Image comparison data
┄┄┄┄┄┄
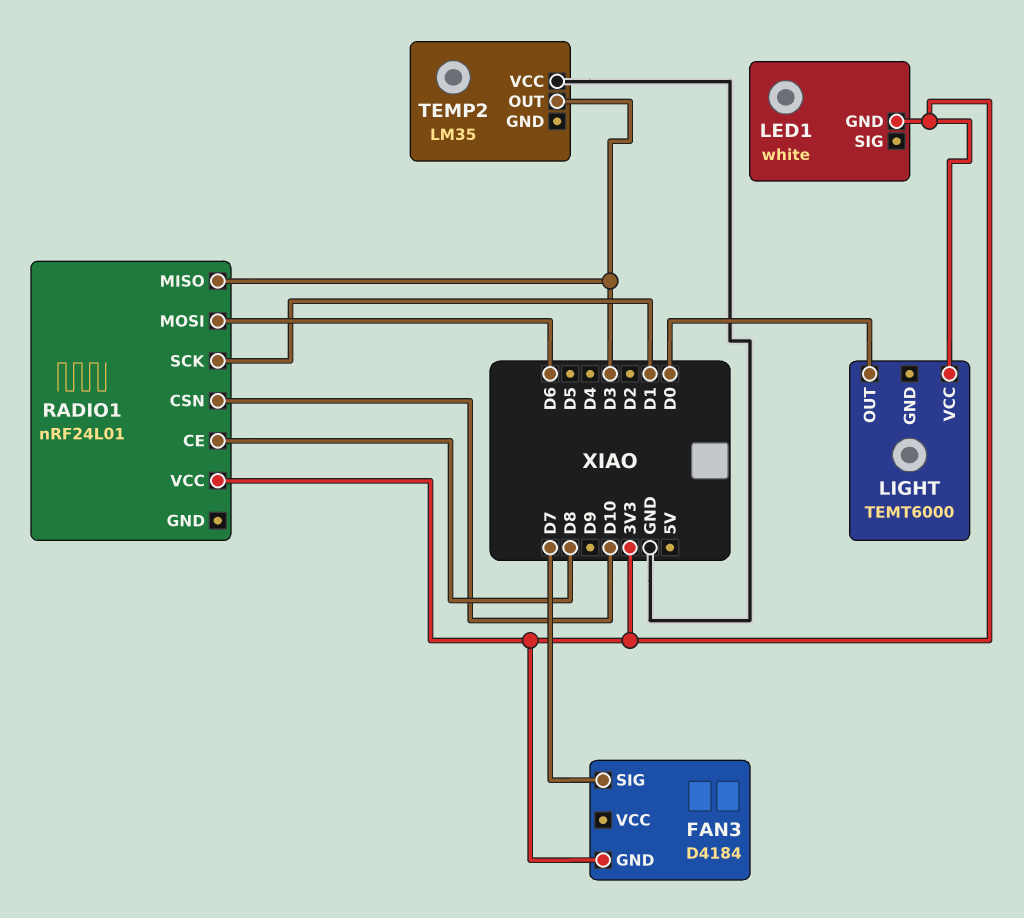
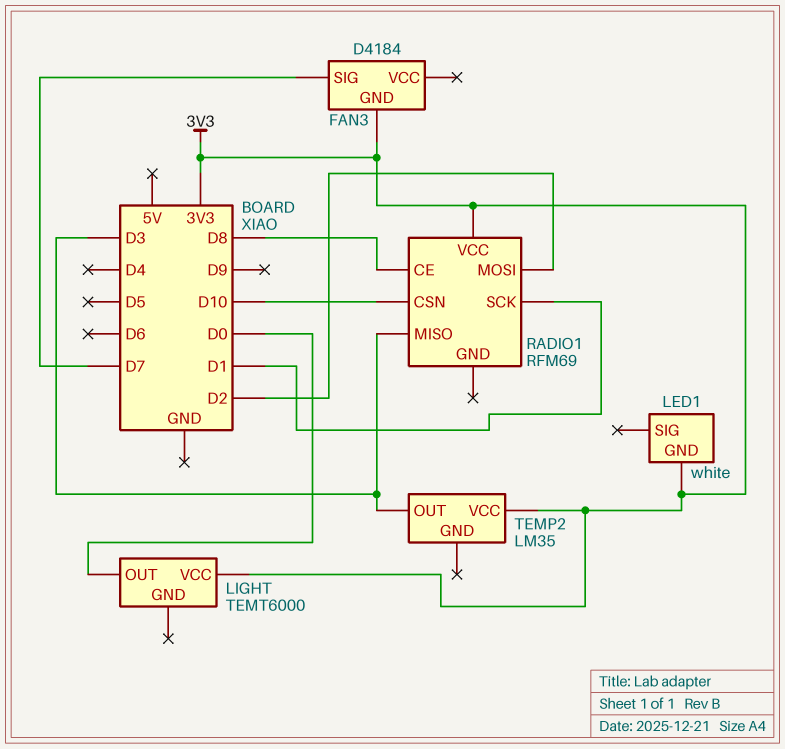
RADIO1: nRF24L01 -> RFM69
RADIO1 pin MOSI: D6 -> D2
TEMP2 pin VCC: GND -> 3V3

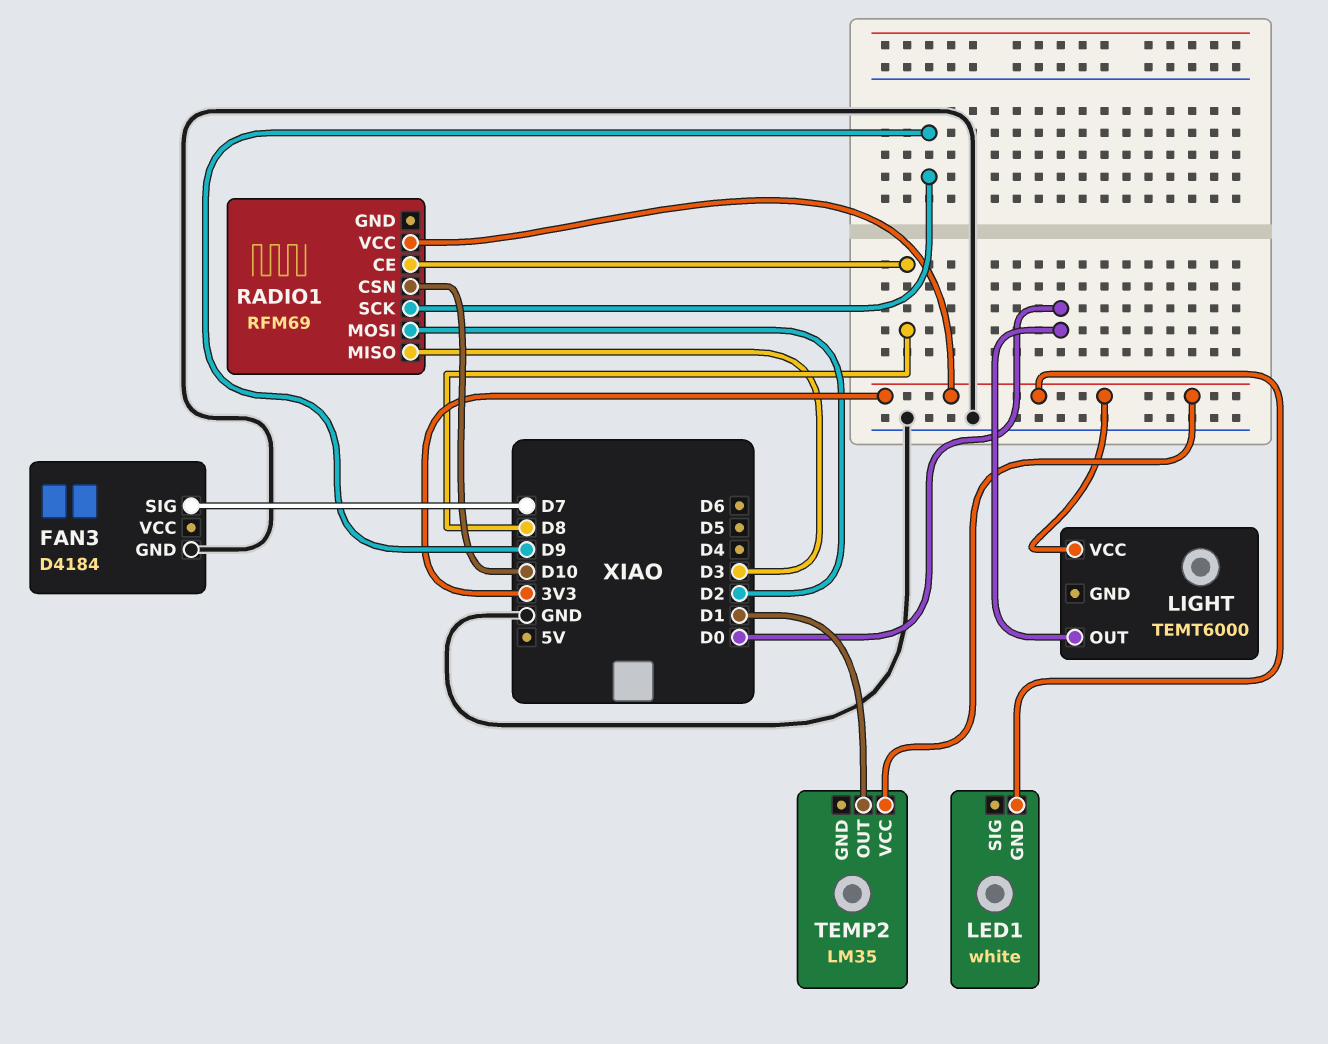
FAN3 pin GND: 3V3 -> GND
RADIO1 pin SCK: D1 -> D9
TEMP2 pin OUT: D3 -> D1

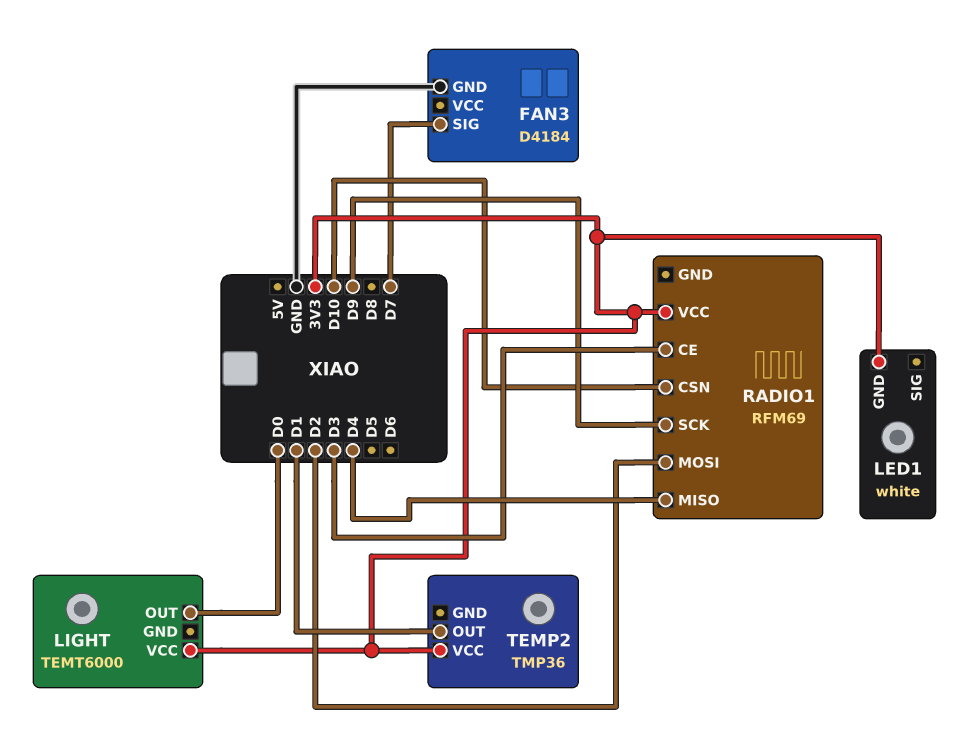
RADIO1 pin CE: D8 -> D3
RADIO1 pin MISO: D3 -> D4
TEMP2: LM35 -> TMP36

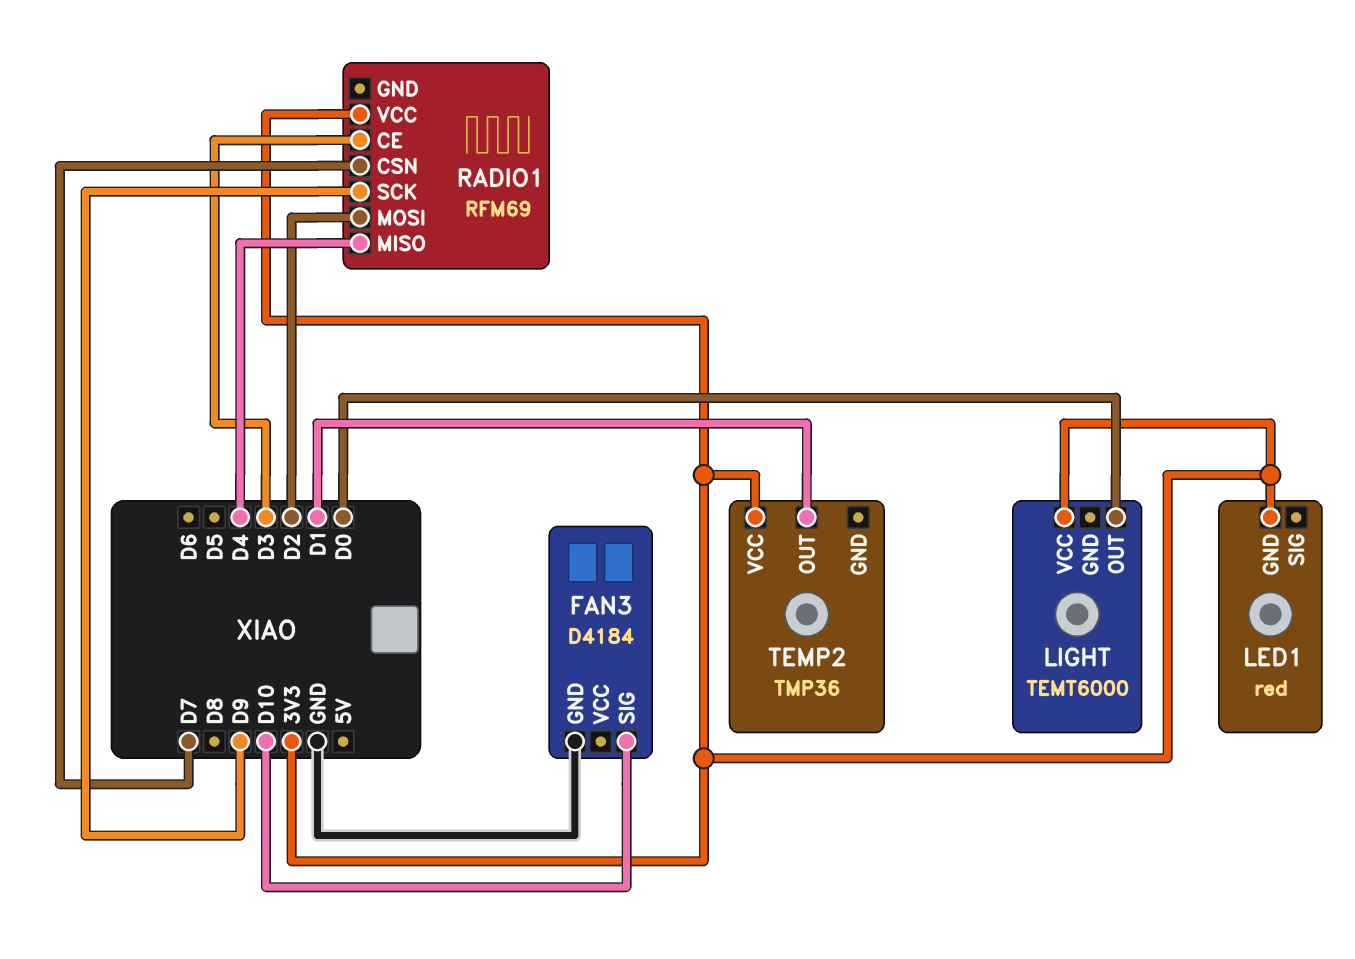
FAN3 pin SIG: D7 -> D10
LED1: white -> red
RADIO1 pin CSN: D10 -> D7

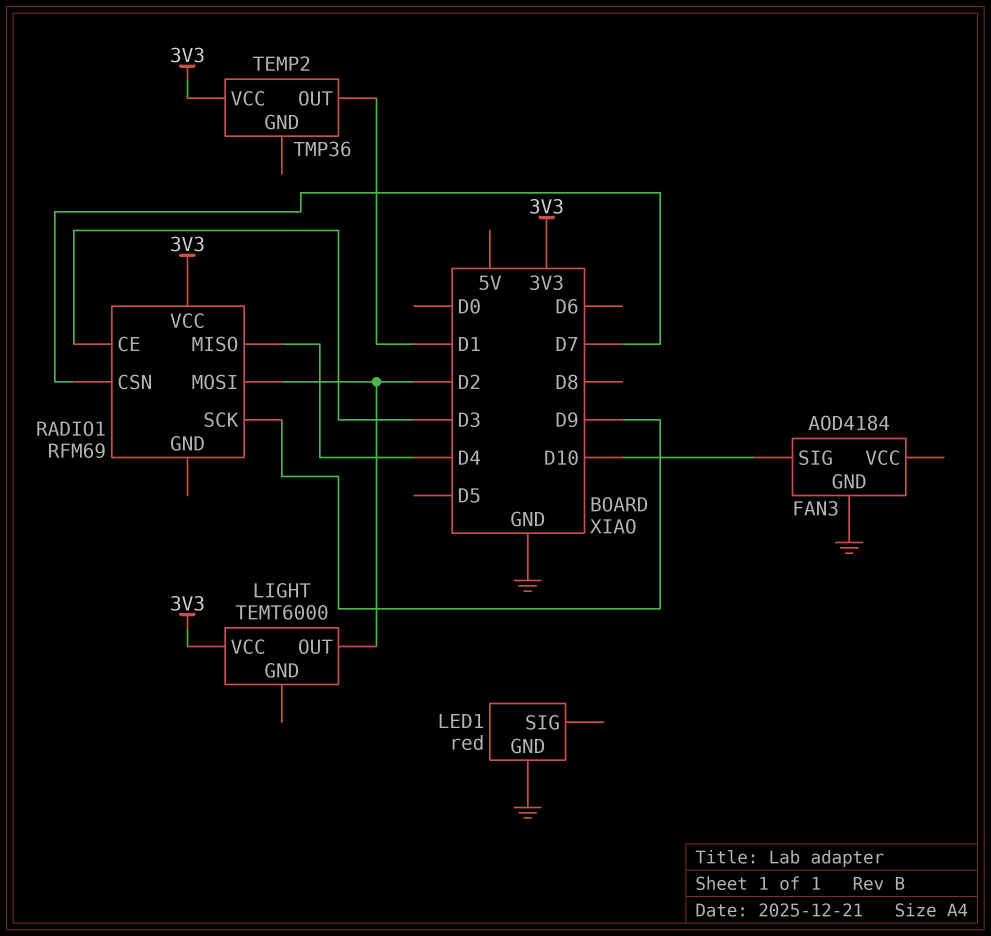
FAN3: D4184 -> AOD4184
LED1 pin GND: 3V3 -> GND
LIGHT pin OUT: D0 -> D2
┄┄┄┄┄┄
When you copy the records above, keep every word exact and drop the pictures.

* _EXPECTED ANSWER_:
RADIO1: nRF24L01 -> RFM69
RADIO1 pin MOSI: D6 -> D2
TEMP2 pin VCC: GND -> 3V3

FAN3 pin GND: 3V3 -> GND
RADIO1 pin SCK: D1 -> D9
TEMP2 pin OUT: D3 -> D1

RADIO1 pin CE: D8 -> D3
RADIO1 pin MISO: D3 -> D4
TEMP2: LM35 -> TMP36

FAN3 pin SIG: D7 -> D10
LED1: white -> red
RADIO1 pin CSN: D10 -> D7

FAN3: D4184 -> AOD4184
LED1 pin GND: 3V3 -> GND
LIGHT pin OUT: D0 -> D2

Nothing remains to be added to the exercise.